WORK INSTRUCTION = All records are to be restated word for word, with pictures excluded.

EXERCISE MATERIALS =
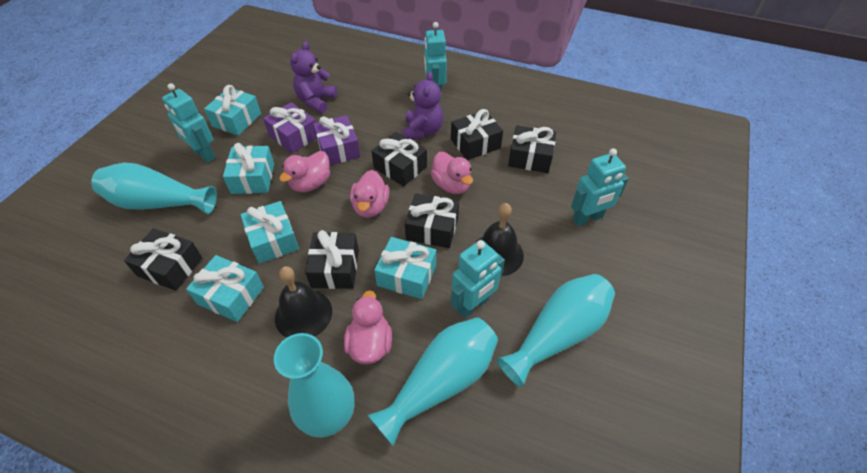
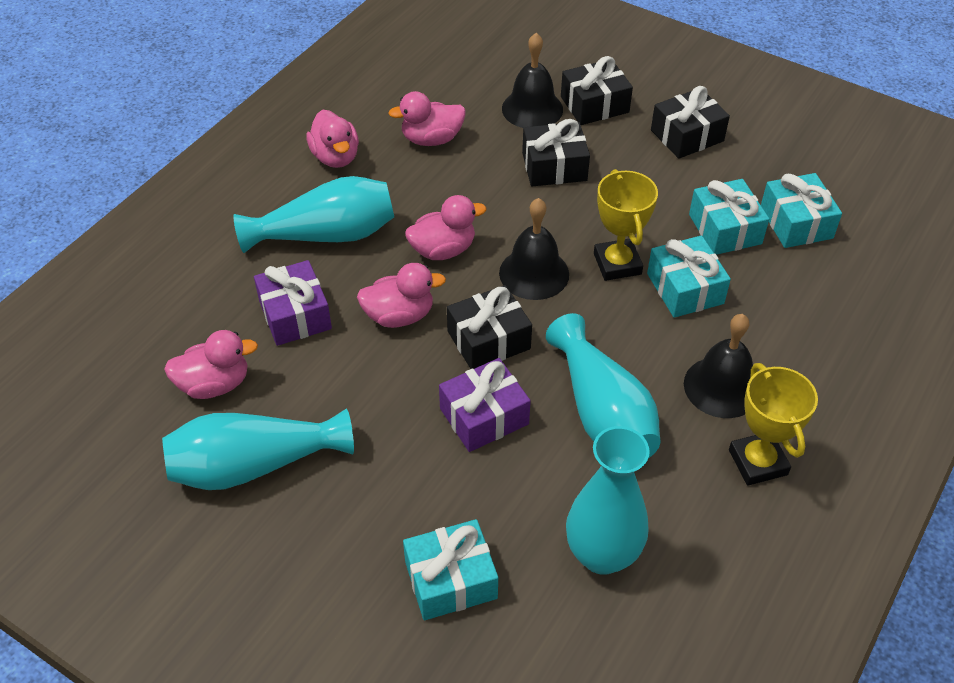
black bell: 2 -> 3
black gift: 6 -> 4
pink duck: 4 -> 5
purple teddy bear: 2 -> 0
turquoise gift: 5 -> 4
turquoise robot: 4 -> 0
yellow trophy: 0 -> 2

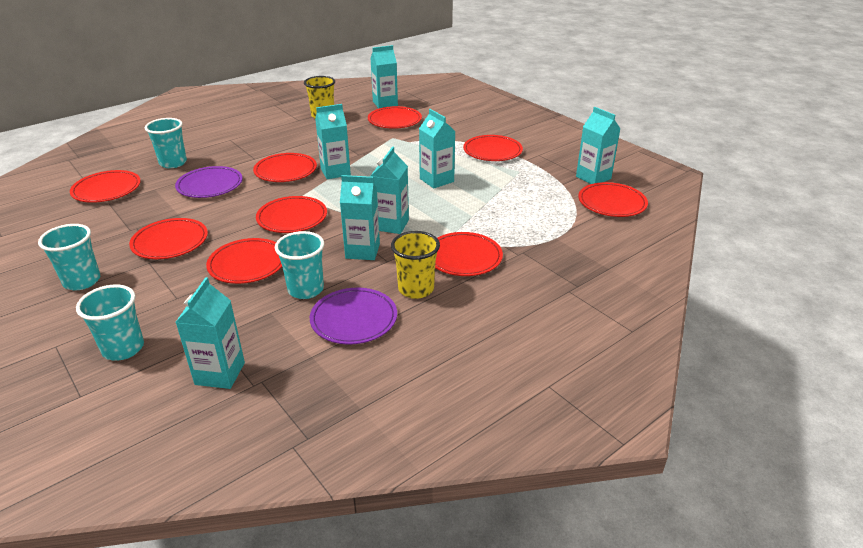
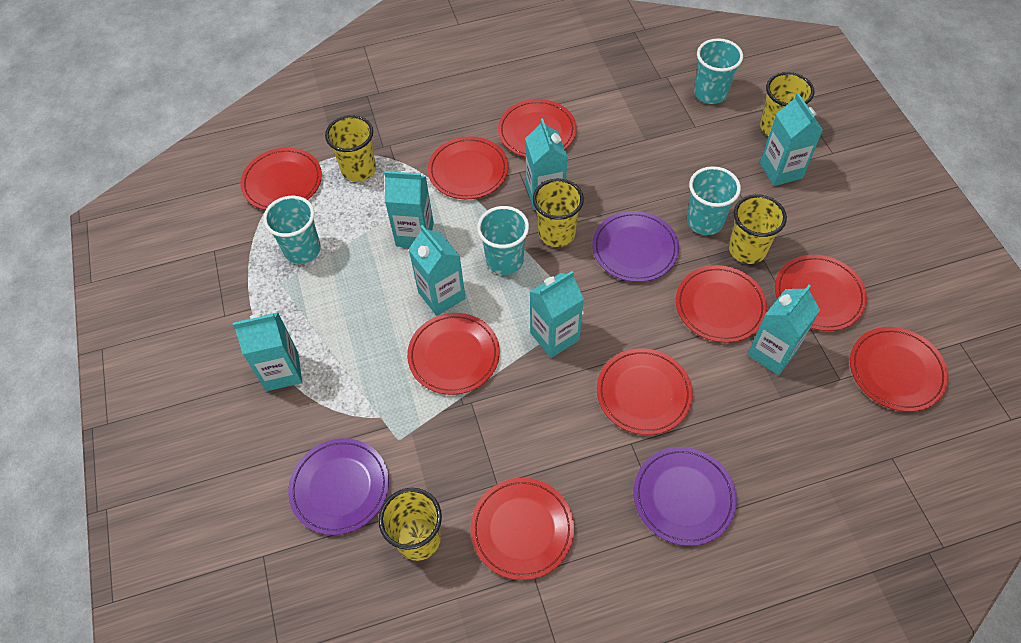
purple plate: 2 -> 3
yellow cup: 2 -> 5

SOLVED PROBLEM =
black bell: 2 -> 3
black gift: 6 -> 4
pink duck: 4 -> 5
purple teddy bear: 2 -> 0
turquoise gift: 5 -> 4
turquoise robot: 4 -> 0
yellow trophy: 0 -> 2

purple plate: 2 -> 3
yellow cup: 2 -> 5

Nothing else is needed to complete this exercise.